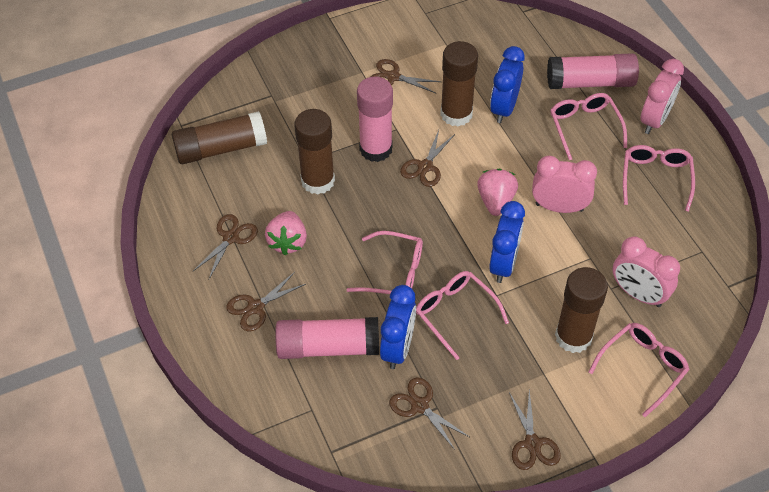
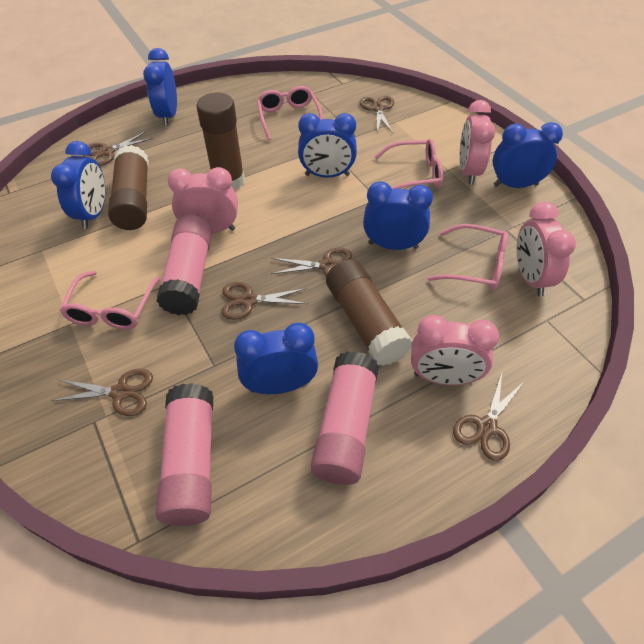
blue clock: 3 -> 6
brown glue stick: 4 -> 3
pink clock: 3 -> 4
pink glasses: 5 -> 4
pink strawberry: 2 -> 0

______________________________

Task to carry out ▸
Wherever a line in the entries holds "pink", copy that line.

Response to this task ▸
pink clock: 3 -> 4
pink glasses: 5 -> 4
pink strawberry: 2 -> 0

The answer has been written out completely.